--- MATERIAL TO PROCESS ---

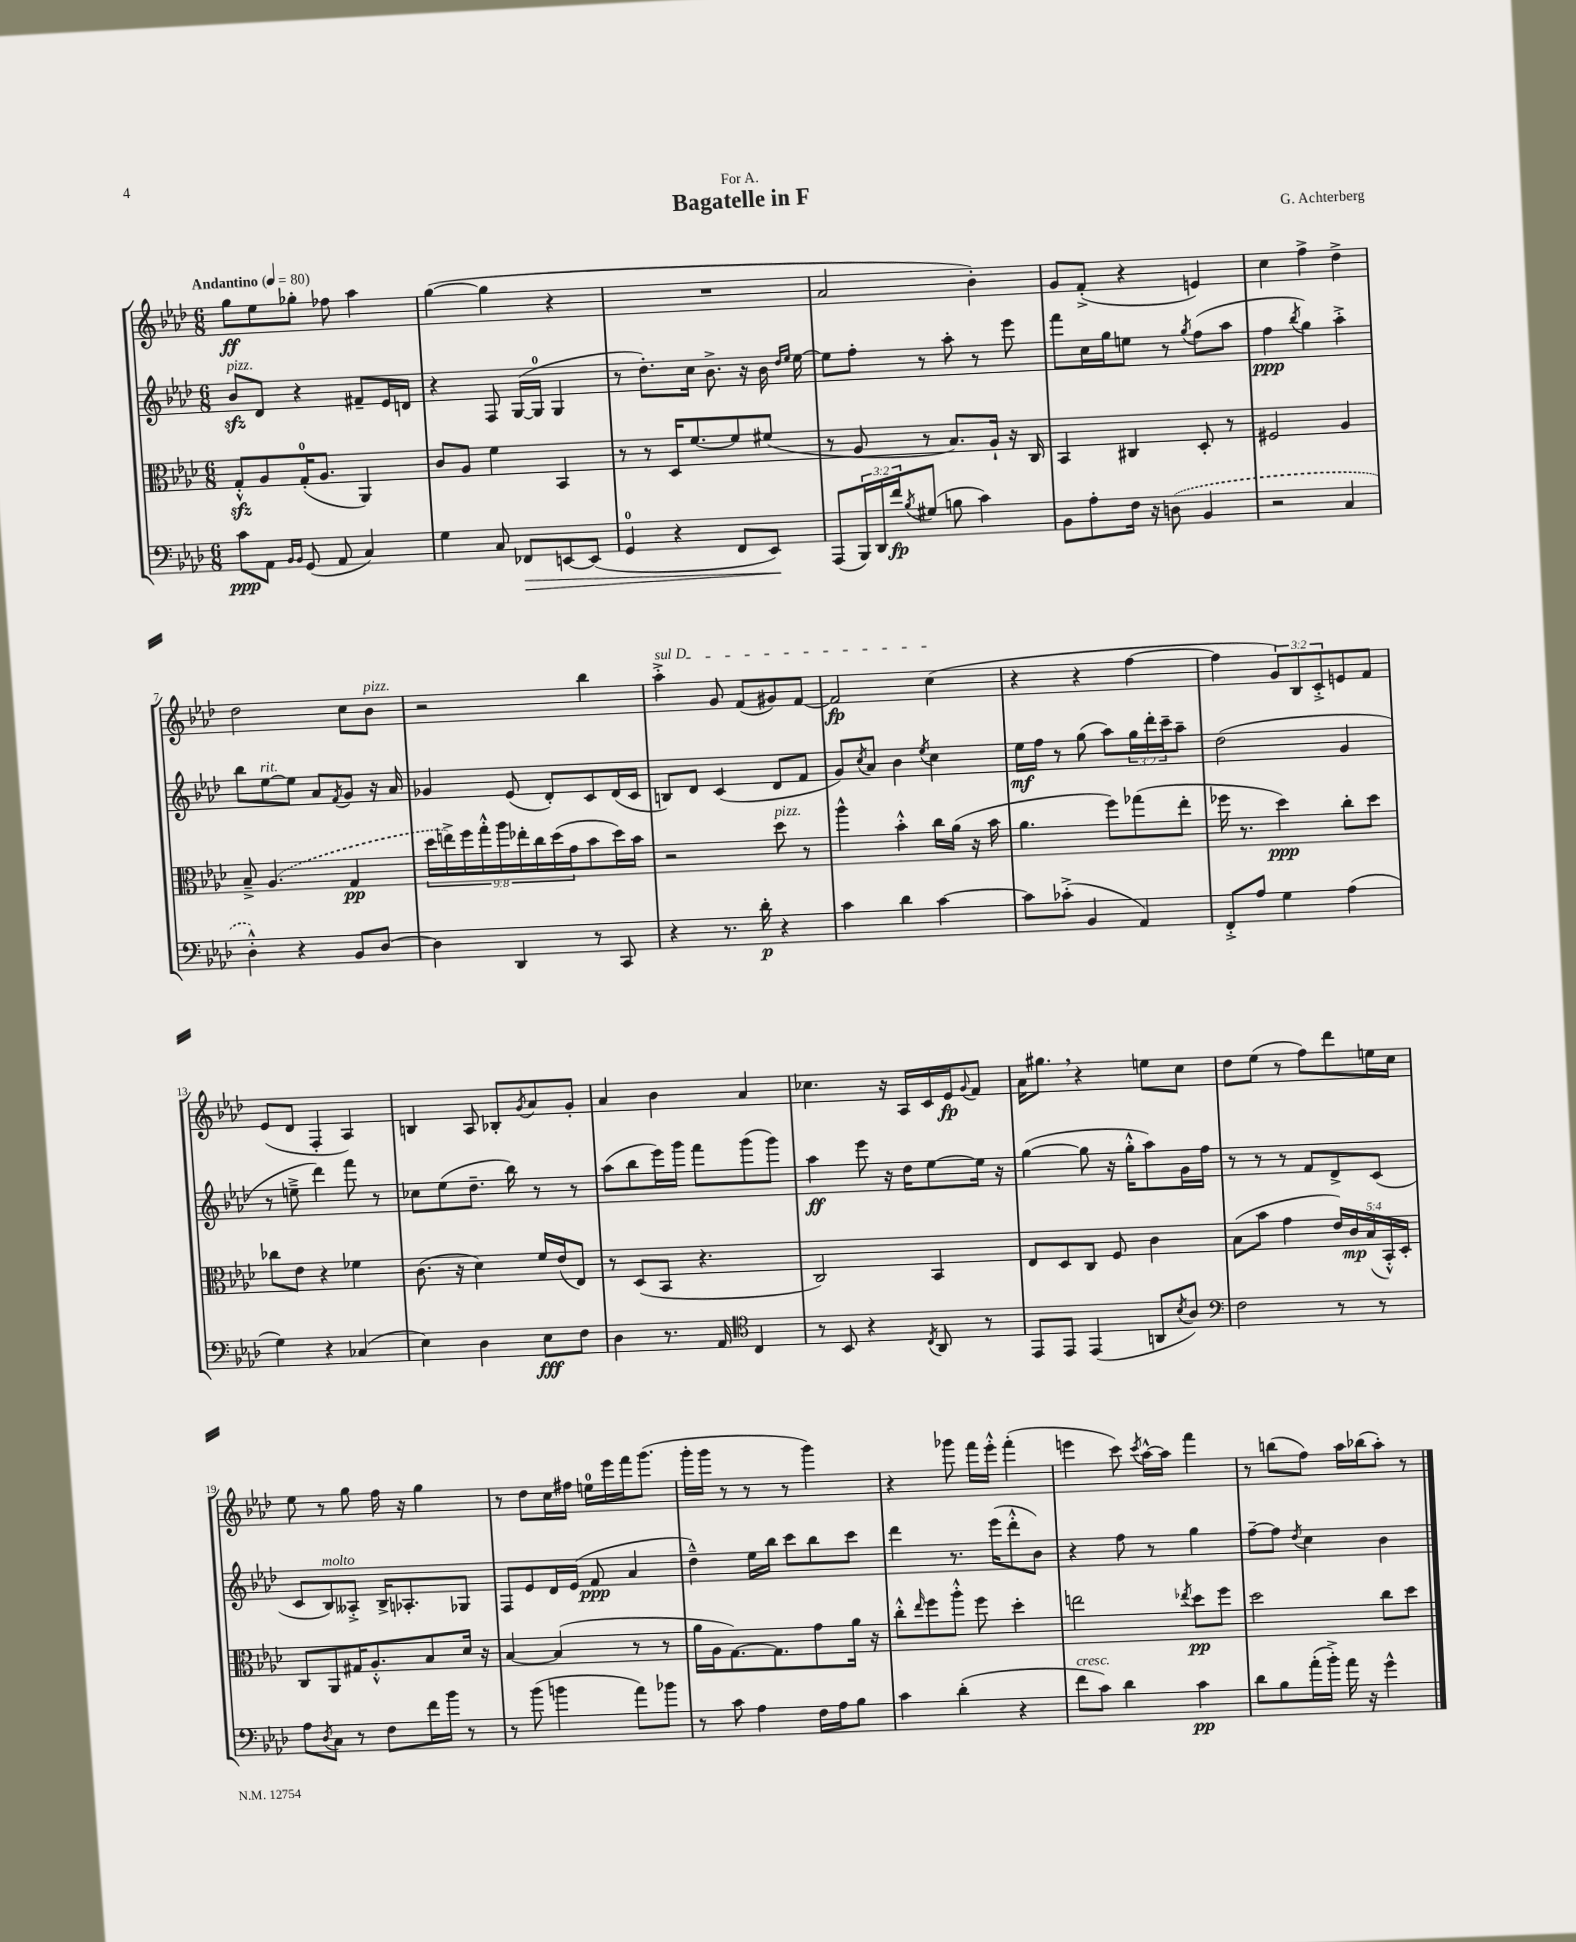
\header { title = "Bagatelle in F" composer = "G. Achterberg" dedication = "For A." }
<<
\new StaffGroup <<
\new Staff = "s0" {
    \clef treble \key aes \major \numericTimeSignature \time 6/8 \override Staff.TupletNumber.text = #tuplet-number::calc-fraction-text \tempo "Andantino" 4 = 80
    g''8\ff ees''8 ges''8-. fes''8 aes''4 |
    g''4~( g''4 r4 |
    R2. |
    aes'2 bes'4-.) |
    g'8 f'8-.->( r4 e'4) |
    c''4 f''4-> des''4-> |
    des''2 c''8 bes'8^\markup { \italic "pizz." } |
    r2 bes''4 |
    \once \override TextSpanner.bound-details.left.text = \markup { \italic "sul D" } aes''4-.->\startTextSpan g'8 f'8( gis'8) f'8~ |
    f'2\fp c''4\stopTextSpan( |
    r4 r4 f''4~ |
    f''4 \tuplet 3/2 { g'8) bes8 c'8-.-> } e'8 f'8 |
    ees'8( des'8 f4-. aes4) |
    b4 aes8 bes8-. \acciaccatura { g'8 } aes'8 g'8-. |
    aes'4 bes'4 aes'4 |
    ces''4. r16 aes16 c'16 ees'16\fp \appoggiatura { g'8 } f'8 |
    aes'16 gis''8. \breathe r4 e''8 c''8 |
    des''8 ees''8( r8 f''8) des'''8 e''16 c''16 |
    ees''8 r8 g''8 f''16 r16 g''4 |
    r8 des''8 c''16 fis''16 e''16-0 ees'''16 f'''16 g'''8.( |
    g'''16-. g'''16 r8 r8 r8 g'''4) |
    r4 ges'''8 f'''16 ees'''16-.-^ f'''4-.( |
    e'''4 c'''8) \acciaccatura { c'''8 } aes''16~-^ aes''16 f'''4 |
    r8 b''8( f''8) aes''16 bes''16( aes''8-.) r8 \bar "|." |
}
\new Staff = "s1" {
    \clef treble \key aes \major \numericTimeSignature \time 6/8 \override Staff.TupletNumber.text = #tuplet-number::calc-fraction-text
    bes'8\sfz^\markup { \italic "pizz." } des'8 r4 fis'8-- ees'16 d'16 |
    r4 f8 g16~( g16-0 g4 |
    r8 des''8.-.) c''16 bes'8.-> r16 bes'16 \grace { des''16 ees''16 } ees''16~ |
    ees''8 f''8-. r8 aes''8-. r8 ees'''8 |
    f'''8 c''16 g''16 e''8 r8 \acciaccatura { g''8 } f''8( aes''8 |
    f''4\ppp \acciaccatura { bes''8 } g''4) aes''4-.-> |
    bes''8 ees''8~^\markup { \italic "rit." } ees''8 aes'8 \acciaccatura { f'8 } g'8 r16 aes'16 |
    ges'4 ees'8( des'8-.) c'8 des'16( c'16 |
    b8) des'8 c'4( des'8 f'8 |
    g'8) \acciaccatura { c''8 } aes'8 bes'4 \acciaccatura { ees''8 } c''4 |
    ees''16\mf f''16 r8 g''8( aes''8) \tuplet 3/2 { g''16 des'''16-. c'''16-- } aes''8-- |
    des''2( g'4 |
    r8 e''8---> des'''4) f'''8 r8 |
    ces''8 ees''8( des''8.-- bes''16) r8 r8 |
    aes''8( bes''8 ees'''16) g'''16 f'''8 g'''8( g'''8) |
    aes''4\ff ees'''8 r16 des''16 ees''8~ ees''16 r16 |
    g''4~( g''8 r16 g''16-.-^ aes''8) g'16 f''16 |
    r8 r8 r8 f'8 des'8-> c'8( |
    c'8 bes8^\markup { \italic "molto" }) aeses8-.-> bes16-> aes8.-. ges8 |
    f8 ees'8 des'16 ees'16( f'8\ppp aes'4 |
    des''4---^) ees''16 bes''16 c'''8 bes''8 c'''8 |
    des'''4 r8. ees'''16( des'''8-.-^ bes'8) |
    r4 f''8 r8 g''4 |
    f''8~-- f''8 \acciaccatura { des''8 } c''4 bes'4 \bar "|." |
}
\new Staff = "s2" {
    \clef alto \key aes \major \numericTimeSignature \time 6/8 \override Staff.TupletNumber.text = #tuplet-number::calc-fraction-text
    g8-.-^\sfz aes8 g16-0-.( aes8. aes,4) |
    c'8 aes8 f'4 bes,4 |
    r8 r8 des16 f'8.~ f'8 fis'8( |
    r8 aes8 r8 bes8.) aes16-! r16 c16 |
    bes,4 cis4 des8-. r8 |
    fis2 aes4 |
    bes8---> \once \slurDashed aes4.( g4\pp |
    \tuplet 9/8 { des''16 e''16->) f''16 g''16-.-^ aes''16 ees''16-. c''16 des''16( g'16 } bes'8 des''16) bes'16 |
    r2 des''8^\markup { \italic "pizz." } r8 |
    aes''4-^ bes'4-.-^ c''16 aes'16( r16 bes'16 |
    aes'4. f''8) ges''8( ees''8-. |
    fes''16 r8. des''4\ppp) c''8-. des''8 |
    ces''8 ees'8 r4 fes'4 |
    c'8.( r16 des'4) f'16 ees'16( ees8) |
    r8 des8( bes,8 r4. |
    c2) bes,4 |
    ees8 des8 c8 f8 c'4 |
    bes8( bes'8 g'4 \tuplet 5/4 { ees'16) c'16\mp bes16( bes,16-.-^) des16-. } |
    c8 aes,8 gis16 aes8.-.-^ bes8 des'16 r16 |
    bes4~ bes4( r8 r8 |
    aes'16 aes16 g8.~) g8. g'8 aes'16 r16 |
    c''8-.-^ \grace { ees''16 } f''8 aes''8-.-^ f''8 des''4-. |
    e''2 \acciaccatura { ees''8 } des''8\pp f''8 |
    des''2 c''8 des''8 \bar "|." |
}
\new Staff = "s3" {
    \clef bass \key aes \major \numericTimeSignature \time 6/8 \override Staff.TupletNumber.text = #tuplet-number::calc-fraction-text
    c'8\ppp aes,8 \grace { bes,16 bes,16 } g,8( aes,8 c4) |
    g4 c8 fes,8\> e,8~ e,8( |
    g,4-0 r4 f,8 ees,8\!) |
    aes,,8( \tuplet 3/2 { bes,,16) des,16 f'16\fp } \acciaccatura { bes8 } gis8( b8 c'4) |
    bes,8 aes8-. f16 r16 \once \slurDashed d8( bes,4 |
    r2 c4 |
    des4-.-^) r4 bes,8 des8~ |
    des4 des,4 r8 c,8 |
    r4 r8. des'16-.\p r4 |
    c'4 des'4 c'4~ |
    c'8 ces'8-.->( bes,4 aes,4) |
    f,8-.-> aes8 g4 aes4( |
    g4) r4 ces4( |
    ees4) des4 ees8\fff f8 |
    des4 r8. aes,16 \clef tenor c4 |
    r8 bes,8 r4 \acciaccatura { c8 } aes,8 r8 |
    ees,8 ees,8 ees,4( a,8 \acciaccatura { bes8 } aes8) |
    \clef bass f2 r8 r8 |
    aes8 \acciaccatura { des8 } c8 r8 f8 f'16 bes'16 r8 |
    r8 bes'8( b'4 aes'8) bes'8 |
    r8 c'8 aes4 f16 aes16 bes8 |
    c'4 des'4-.( r4 |
    f'8^\markup { \italic "cresc." } c'8) des'4 c'4\pp |
    des'8 bes8 aes'16-.( bes'16-.->) aes'16 r16 g'4-^ \bar "|." |
}
>>
>>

---

REQUIREMENTS —
Render each line of the material above as a JSON list of strings, one string per line, with blank lines dropped. Leave the pictures out.

TASK RESPONSE —
[
  "\\header { title = \"Bagatelle in F\" composer = \"G. Achterberg\" dedication = \"For A.\" }",
  "<<",
  "\\new StaffGroup <<",
  "\\new Staff = \"s0\" {",
  "    \\clef treble \\key aes \\major \\numericTimeSignature \\time 6/8 \\override Staff.TupletNumber.text = #tuplet-number::calc-fraction-text \\tempo \"Andantino\" 4 = 80",
  "    g''8\\ff ees''8 ges''8-. fes''8 aes''4 |",
  "    g''4~( g''4 r4 |",
  "    R2. |",
  "    aes'2 bes'4-.) |",
  "    g'8 f'8-.->( r4 e'4) |",
  "    c''4 f''4-> des''4-> |",
  "    des''2 c''8 bes'8^\\markup { \\italic \"pizz.\" } |",
  "    r2 bes''4 |",
  "    \\once \\override TextSpanner.bound-details.left.text = \\markup { \\italic \"sul D\" } aes''4-.->\\startTextSpan g'8 f'8( gis'8) f'8~ |",
  "    f'2\\fp c''4\\stopTextSpan( |",
  "    r4 r4 f''4~ |",
  "    f''4 \\tuplet 3/2 { g'8) bes8 c'8-.-> } e'8 f'8 |",
  "    ees'8( des'8 f4-. aes4) |",
  "    b4 aes8 bes8-. \\acciaccatura { g'8 } aes'8 g'8-. |",
  "    aes'4 bes'4 aes'4 |",
  "    ces''4. r16 aes16 c'16 ees'16\\fp \\appoggiatura { g'8 } f'8 |",
  "    aes'16 gis''8. \\breathe r4 e''8 c''8 |",
  "    des''8 ees''8( r8 f''8) des'''8 e''16 c''16 |",
  "    ees''8 r8 g''8 f''16 r16 g''4 |",
  "    r8 des''8 c''16 fis''16 e''16-0 ees'''16 f'''16 g'''8.( |",
  "    g'''16-. g'''16 r8 r8 r8 g'''4) |",
  "    r4 ges'''8 f'''16 ees'''16-.-^ f'''4-.( |",
  "    e'''4 c'''8) \\acciaccatura { c'''8 } aes''16~-^ aes''16 f'''4 |",
  "    r8 b''8( f''8) aes''16 bes''16( aes''8-.) r8 \\bar \"|.\" |",
  "}",
  "\\new Staff = \"s1\" {",
  "    \\clef treble \\key aes \\major \\numericTimeSignature \\time 6/8 \\override Staff.TupletNumber.text = #tuplet-number::calc-fraction-text",
  "    bes'8\\sfz^\\markup { \\italic \"pizz.\" } des'8 r4 fis'8-- ees'16 d'16 |",
  "    r4 f8 g16~( g16-0 g4 |",
  "    r8 des''8.-.) c''16 bes'8.-> r16 bes'16 \\grace { des''16 ees''16 } ees''16~ |",
  "    ees''8 f''8-. r8 aes''8-. r8 ees'''8 |",
  "    f'''8 c''16 g''16 e''8 r8 \\acciaccatura { g''8 } f''8( aes''8 |",
  "    f''4\\ppp \\acciaccatura { bes''8 } g''4) aes''4-.-> |",
  "    bes''8 ees''8~^\\markup { \\italic \"rit.\" } ees''8 aes'8 \\acciaccatura { f'8 } g'8 r16 aes'16 |",
  "    ges'4 ees'8( des'8-.) c'8 des'16( c'16 |",
  "    b8) des'8 c'4( des'8 f'8 |",
  "    g'8) \\acciaccatura { c''8 } aes'8 bes'4 \\acciaccatura { ees''8 } c''4 |",
  "    ees''16\\mf f''16 r8 g''8( aes''8) \\tuplet 3/2 { g''16 des'''16-. c'''16-- } aes''8-- |",
  "    des''2( g'4 |",
  "    r8 e''8---> des'''4) f'''8 r8 |",
  "    ces''8 ees''8( des''8.-- bes''16) r8 r8 |",
  "    aes''8( bes''8 ees'''16) g'''16 f'''8 g'''8( g'''8) |",
  "    aes''4\\ff ees'''8 r16 des''16 ees''8~ ees''16 r16 |",
  "    g''4~( g''8 r16 g''16-.-^ aes''8) g'16 f''16 |",
  "    r8 r8 r8 f'8 des'8-> c'8( |",
  "    c'8 bes8^\\markup { \\italic \"molto\" }) aeses8-.-> bes16-> aes8.-. ges8 |",
  "    f8 ees'8 des'16 ees'16( f'8\\ppp aes'4 |",
  "    des''4---^) ees''16 bes''16 c'''8 bes''8 c'''8 |",
  "    des'''4 r8. ees'''16( des'''8-.-^ bes'8) |",
  "    r4 f''8 r8 g''4 |",
  "    f''8~-- f''8 \\acciaccatura { des''8 } c''4 bes'4 \\bar \"|.\" |",
  "}",
  "\\new Staff = \"s2\" {",
  "    \\clef alto \\key aes \\major \\numericTimeSignature \\time 6/8 \\override Staff.TupletNumber.text = #tuplet-number::calc-fraction-text",
  "    g8-.-^\\sfz aes8 g16-0-.( aes8. aes,4) |",
  "    c'8 aes8 f'4 bes,4 |",
  "    r8 r8 des16 f'8.~ f'8 fis'8( |",
  "    r8 aes8 r8 bes8.) aes16-! r16 c16 |",
  "    bes,4 cis4 des8-. r8 |",
  "    fis2 aes4 |",
  "    bes8---> \\once \\slurDashed aes4.( g4\\pp |",
  "    \\tuplet 9/8 { des''16 e''16->) f''16 g''16-.-^ aes''16 ees''16-. c''16 des''16( g'16 } bes'8 des''16) bes'16 |",
  "    r2 des''8^\\markup { \\italic \"pizz.\" } r8 |",
  "    aes''4-^ bes'4-.-^ c''16 aes'16( r16 bes'16 |",
  "    aes'4. f''8) ges''8( ees''8-. |",
  "    fes''16 r8. des''4\\ppp) c''8-. des''8 |",
  "    ces''8 ees'8 r4 fes'4 |",
  "    c'8.( r16 des'4) f'16 ees'16( ees8) |",
  "    r8 des8( bes,8 r4. |",
  "    c2) bes,4 |",
  "    ees8 des8 c8 f8 c'4 |",
  "    bes8( bes'8 g'4 \\tuplet 5/4 { ees'16) c'16\\mp bes16( bes,16-.-^) des16-. } |",
  "    c8 aes,8 gis16 aes8.-.-^ bes8 des'16 r16 |",
  "    bes4~ bes4( r8 r8 |",
  "    aes'16 aes16 g8.~) g8. g'8 aes'16 r16 |",
  "    c''8-.-^ \\grace { ees''16 } f''8 aes''8-.-^ f''8 des''4-. |",
  "    e''2 \\acciaccatura { ees''8 } des''8\\pp f''8 |",
  "    des''2 c''8 des''8 \\bar \"|.\" |",
  "}",
  "\\new Staff = \"s3\" {",
  "    \\clef bass \\key aes \\major \\numericTimeSignature \\time 6/8 \\override Staff.TupletNumber.text = #tuplet-number::calc-fraction-text",
  "    c'8\\ppp aes,8 \\grace { bes,16 bes,16 } g,8( aes,8 c4) |",
  "    g4 c8 fes,8\\> e,8~ e,8( |",
  "    g,4-0 r4 f,8 ees,8\\!) |",
  "    aes,,8( \\tuplet 3/2 { bes,,16) des,16 f'16\\fp } \\acciaccatura { bes8 } gis8( b8 c'4) |",
  "    bes,8 aes8-. f16 r16 \\once \\slurDashed d8( bes,4 |",
  "    r2 c4 |",
  "    des4-.-^) r4 bes,8 des8~ |",
  "    des4 des,4 r8 c,8 |",
  "    r4 r8. des'16-.\\p r4 |",
  "    c'4 des'4 c'4~ |",
  "    c'8 ces'8-.->( bes,4 aes,4) |",
  "    f,8-.-> aes8 g4 aes4( |",
  "    g4) r4 ces4( |",
  "    ees4) des4 ees8\\fff f8 |",
  "    des4 r8. aes,16 \\clef tenor c4 |",
  "    r8 bes,8 r4 \\acciaccatura { c8 } aes,8 r8 |",
  "    ees,8 ees,8 ees,4( a,8 \\acciaccatura { bes8 } aes8) |",
  "    \\clef bass f2 r8 r8 |",
  "    aes8 \\acciaccatura { des8 } c8 r8 f8 f'16 bes'16 r8 |",
  "    r8 bes'8( b'4 aes'8) bes'8 |",
  "    r8 c'8 aes4 f16 aes16 bes8 |",
  "    c'4 des'4-.( r4 |",
  "    f'8^\\markup { \\italic \"cresc.\" } c'8) des'4 c'4\\pp |",
  "    des'8 bes8 aes'16-.( bes'16-.->) aes'16 r16 g'4-^ \\bar \"|.\" |",
  "}",
  ">>",
  ">>"
]